Exercise: Go through the records below and count every line containing "padlock". Reply with the count alone.

Saved entries
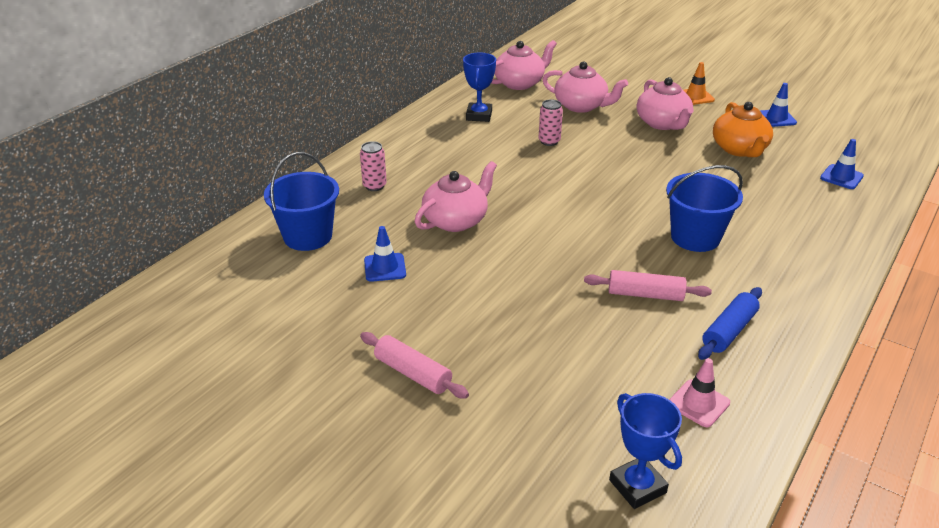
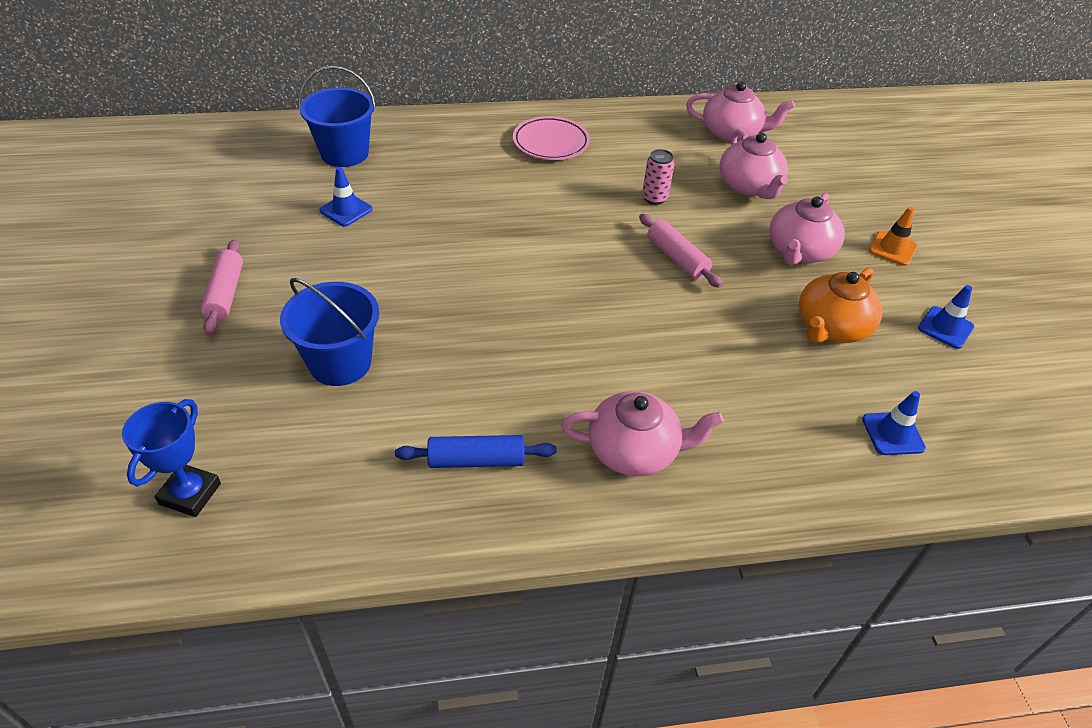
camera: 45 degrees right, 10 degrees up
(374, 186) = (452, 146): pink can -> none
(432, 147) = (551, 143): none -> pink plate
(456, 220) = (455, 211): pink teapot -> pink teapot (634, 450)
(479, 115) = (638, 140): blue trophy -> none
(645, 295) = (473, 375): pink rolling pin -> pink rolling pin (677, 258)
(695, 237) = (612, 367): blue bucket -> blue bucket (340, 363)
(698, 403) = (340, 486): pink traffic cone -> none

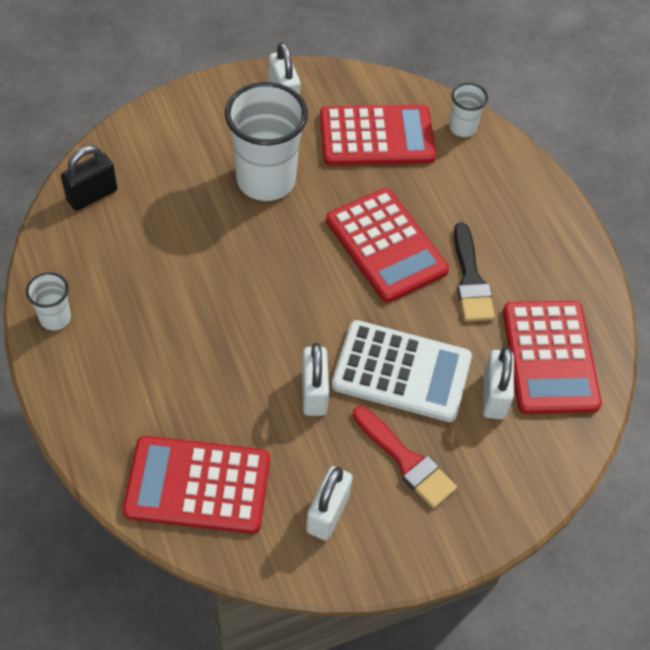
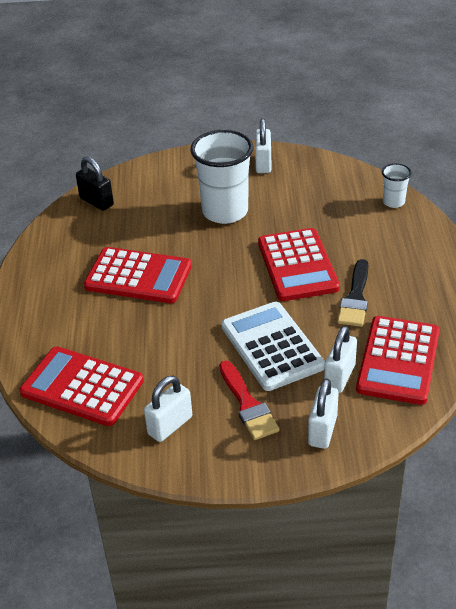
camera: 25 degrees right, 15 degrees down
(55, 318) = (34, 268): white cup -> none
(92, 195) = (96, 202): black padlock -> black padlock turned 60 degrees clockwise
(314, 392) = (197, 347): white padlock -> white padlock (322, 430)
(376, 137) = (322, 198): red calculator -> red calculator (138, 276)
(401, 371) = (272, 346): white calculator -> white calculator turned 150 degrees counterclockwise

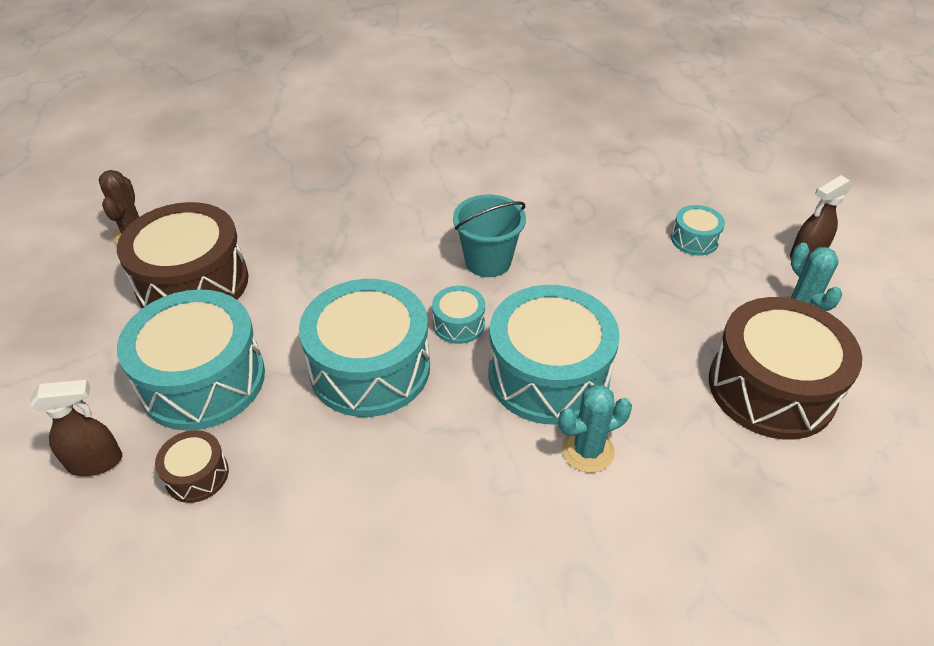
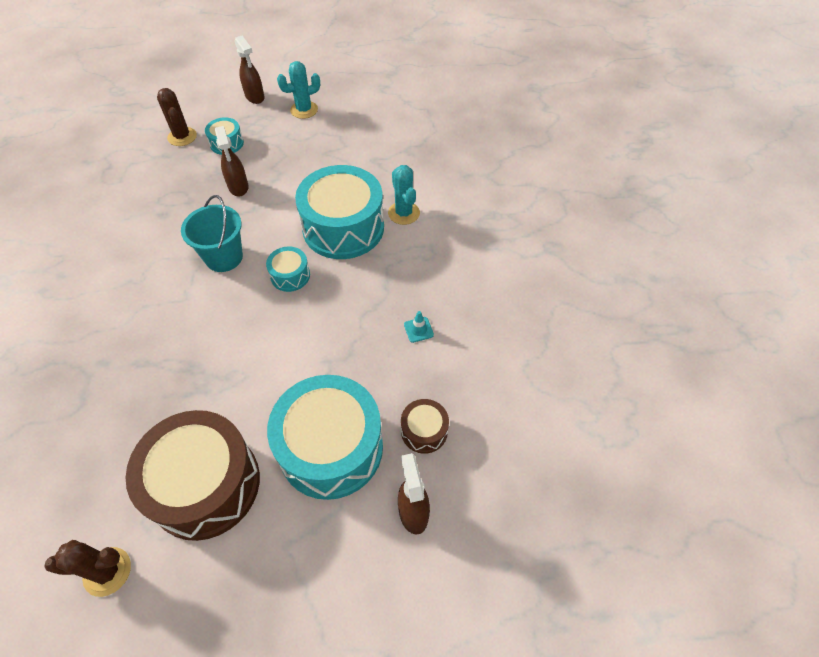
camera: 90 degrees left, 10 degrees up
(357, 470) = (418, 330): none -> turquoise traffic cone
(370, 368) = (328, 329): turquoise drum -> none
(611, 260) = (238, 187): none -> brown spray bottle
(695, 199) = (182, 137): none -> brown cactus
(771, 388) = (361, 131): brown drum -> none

Reply to the task: 2